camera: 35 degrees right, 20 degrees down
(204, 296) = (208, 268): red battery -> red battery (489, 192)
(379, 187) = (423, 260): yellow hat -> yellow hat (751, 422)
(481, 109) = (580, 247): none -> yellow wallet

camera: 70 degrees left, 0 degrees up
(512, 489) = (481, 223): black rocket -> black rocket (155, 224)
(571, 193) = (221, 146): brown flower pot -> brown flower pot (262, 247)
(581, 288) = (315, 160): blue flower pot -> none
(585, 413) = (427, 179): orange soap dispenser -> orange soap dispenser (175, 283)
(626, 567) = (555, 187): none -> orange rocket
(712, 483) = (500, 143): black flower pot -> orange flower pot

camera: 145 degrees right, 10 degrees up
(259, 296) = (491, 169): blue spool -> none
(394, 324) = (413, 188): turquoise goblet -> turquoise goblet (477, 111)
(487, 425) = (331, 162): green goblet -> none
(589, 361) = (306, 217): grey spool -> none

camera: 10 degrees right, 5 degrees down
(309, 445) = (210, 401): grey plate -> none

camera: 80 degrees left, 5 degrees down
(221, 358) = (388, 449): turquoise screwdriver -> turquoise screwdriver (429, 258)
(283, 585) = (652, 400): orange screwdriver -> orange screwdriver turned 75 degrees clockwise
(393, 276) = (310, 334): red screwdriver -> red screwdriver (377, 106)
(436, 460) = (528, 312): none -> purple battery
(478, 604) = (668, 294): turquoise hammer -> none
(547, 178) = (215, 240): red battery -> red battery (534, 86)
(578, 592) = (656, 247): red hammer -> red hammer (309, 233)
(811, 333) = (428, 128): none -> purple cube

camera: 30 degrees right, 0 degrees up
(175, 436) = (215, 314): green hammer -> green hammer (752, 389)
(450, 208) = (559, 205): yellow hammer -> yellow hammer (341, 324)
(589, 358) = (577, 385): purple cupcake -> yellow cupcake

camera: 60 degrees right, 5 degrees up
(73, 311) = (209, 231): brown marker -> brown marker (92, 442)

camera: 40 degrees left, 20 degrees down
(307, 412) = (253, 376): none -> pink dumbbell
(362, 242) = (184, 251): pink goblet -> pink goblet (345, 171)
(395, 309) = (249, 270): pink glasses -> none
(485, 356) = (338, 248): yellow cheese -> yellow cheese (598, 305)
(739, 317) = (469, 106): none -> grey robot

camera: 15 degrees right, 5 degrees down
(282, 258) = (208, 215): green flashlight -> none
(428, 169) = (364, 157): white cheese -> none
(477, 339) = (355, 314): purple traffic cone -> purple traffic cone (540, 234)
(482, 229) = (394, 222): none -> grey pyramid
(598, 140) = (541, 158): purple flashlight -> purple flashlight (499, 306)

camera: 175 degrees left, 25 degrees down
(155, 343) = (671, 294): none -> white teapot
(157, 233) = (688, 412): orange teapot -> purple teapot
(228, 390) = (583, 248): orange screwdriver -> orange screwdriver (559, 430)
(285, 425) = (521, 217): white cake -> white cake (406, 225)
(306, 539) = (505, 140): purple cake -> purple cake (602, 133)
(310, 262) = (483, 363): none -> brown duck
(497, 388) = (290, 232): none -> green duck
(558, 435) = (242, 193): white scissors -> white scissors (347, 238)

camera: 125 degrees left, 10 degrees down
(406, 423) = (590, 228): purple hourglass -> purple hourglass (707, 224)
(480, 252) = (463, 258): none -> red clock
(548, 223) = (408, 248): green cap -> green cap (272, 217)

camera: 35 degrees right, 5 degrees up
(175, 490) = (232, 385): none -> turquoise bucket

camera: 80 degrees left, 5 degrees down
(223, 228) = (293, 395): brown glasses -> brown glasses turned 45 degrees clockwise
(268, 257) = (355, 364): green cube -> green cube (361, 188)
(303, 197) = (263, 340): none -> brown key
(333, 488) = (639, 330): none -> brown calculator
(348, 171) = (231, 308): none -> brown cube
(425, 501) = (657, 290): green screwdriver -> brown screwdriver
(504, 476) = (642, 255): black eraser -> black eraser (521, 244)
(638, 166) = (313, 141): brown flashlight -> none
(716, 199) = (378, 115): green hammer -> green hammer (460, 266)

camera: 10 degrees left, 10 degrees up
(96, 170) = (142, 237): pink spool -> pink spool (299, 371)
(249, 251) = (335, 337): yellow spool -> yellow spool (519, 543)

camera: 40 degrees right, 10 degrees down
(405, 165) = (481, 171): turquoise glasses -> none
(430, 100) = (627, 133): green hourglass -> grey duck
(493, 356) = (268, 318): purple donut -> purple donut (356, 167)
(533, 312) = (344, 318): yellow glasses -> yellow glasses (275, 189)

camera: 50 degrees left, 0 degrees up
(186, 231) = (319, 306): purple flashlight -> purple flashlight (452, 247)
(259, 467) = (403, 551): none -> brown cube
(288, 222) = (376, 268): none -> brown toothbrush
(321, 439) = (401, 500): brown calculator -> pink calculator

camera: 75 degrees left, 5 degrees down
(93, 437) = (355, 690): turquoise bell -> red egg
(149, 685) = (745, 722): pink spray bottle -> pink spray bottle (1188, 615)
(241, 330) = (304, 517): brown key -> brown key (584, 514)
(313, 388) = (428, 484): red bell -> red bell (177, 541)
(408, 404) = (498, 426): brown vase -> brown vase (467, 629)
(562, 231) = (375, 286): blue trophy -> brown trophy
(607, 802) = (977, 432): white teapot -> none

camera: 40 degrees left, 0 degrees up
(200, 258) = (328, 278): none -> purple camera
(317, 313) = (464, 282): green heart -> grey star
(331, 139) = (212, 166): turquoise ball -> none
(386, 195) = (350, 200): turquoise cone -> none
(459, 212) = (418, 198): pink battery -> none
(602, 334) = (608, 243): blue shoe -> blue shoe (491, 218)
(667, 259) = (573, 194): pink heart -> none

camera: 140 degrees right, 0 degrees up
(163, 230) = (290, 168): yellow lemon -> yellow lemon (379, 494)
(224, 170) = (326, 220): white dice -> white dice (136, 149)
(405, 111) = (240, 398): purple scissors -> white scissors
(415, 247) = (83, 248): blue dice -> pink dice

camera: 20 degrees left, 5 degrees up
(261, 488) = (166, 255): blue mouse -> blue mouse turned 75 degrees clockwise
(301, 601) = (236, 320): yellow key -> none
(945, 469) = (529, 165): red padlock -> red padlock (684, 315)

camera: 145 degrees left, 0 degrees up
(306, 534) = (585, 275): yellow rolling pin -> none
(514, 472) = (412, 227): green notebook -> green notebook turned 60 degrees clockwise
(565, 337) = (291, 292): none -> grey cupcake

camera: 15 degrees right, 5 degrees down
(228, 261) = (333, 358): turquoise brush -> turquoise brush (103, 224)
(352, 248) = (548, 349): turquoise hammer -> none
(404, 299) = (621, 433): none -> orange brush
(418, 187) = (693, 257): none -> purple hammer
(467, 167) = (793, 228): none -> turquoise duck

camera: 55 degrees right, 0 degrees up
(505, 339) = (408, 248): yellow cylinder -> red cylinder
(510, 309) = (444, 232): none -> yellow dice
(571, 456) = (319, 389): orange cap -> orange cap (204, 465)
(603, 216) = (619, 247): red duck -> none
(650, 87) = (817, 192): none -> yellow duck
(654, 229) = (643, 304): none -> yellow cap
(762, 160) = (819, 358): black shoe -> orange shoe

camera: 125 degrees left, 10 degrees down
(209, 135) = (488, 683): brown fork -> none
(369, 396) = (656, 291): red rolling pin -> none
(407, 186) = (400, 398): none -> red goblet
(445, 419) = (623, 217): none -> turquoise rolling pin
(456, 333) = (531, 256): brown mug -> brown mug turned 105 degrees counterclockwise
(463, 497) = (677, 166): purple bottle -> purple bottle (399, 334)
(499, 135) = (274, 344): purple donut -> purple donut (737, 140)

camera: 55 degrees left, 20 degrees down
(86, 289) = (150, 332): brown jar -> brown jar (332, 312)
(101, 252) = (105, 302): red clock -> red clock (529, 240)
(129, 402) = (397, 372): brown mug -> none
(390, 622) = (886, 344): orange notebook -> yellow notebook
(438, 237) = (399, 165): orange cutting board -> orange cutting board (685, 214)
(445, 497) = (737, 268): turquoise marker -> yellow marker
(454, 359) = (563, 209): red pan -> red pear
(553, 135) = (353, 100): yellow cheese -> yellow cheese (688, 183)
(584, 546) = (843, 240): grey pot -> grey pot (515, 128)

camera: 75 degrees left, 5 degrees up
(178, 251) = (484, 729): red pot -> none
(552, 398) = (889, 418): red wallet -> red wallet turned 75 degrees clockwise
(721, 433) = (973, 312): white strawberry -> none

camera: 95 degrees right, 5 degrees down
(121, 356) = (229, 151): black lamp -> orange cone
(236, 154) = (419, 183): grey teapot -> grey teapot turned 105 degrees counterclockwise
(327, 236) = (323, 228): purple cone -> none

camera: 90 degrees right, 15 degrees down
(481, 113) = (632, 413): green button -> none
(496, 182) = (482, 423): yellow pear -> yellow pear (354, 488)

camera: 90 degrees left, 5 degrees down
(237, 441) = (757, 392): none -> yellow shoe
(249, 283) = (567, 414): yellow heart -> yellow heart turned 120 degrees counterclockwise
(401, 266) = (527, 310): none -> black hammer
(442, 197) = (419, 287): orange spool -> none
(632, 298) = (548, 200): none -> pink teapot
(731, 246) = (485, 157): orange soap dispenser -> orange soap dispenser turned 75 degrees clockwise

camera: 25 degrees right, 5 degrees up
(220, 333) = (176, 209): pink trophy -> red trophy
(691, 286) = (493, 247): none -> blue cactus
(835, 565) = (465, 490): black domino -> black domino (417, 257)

________

*Work order*. Go through the data and return each line where the word "screwdriver" appears.

*Solution for this problem*.
(221, 358) = (388, 449): turquoise screwdriver -> turquoise screwdriver (429, 258)
(283, 585) = (652, 400): orange screwdriver -> orange screwdriver turned 75 degrees clockwise
(393, 276) = (310, 334): red screwdriver -> red screwdriver (377, 106)
(228, 390) = (583, 248): orange screwdriver -> orange screwdriver (559, 430)
(425, 501) = (657, 290): green screwdriver -> brown screwdriver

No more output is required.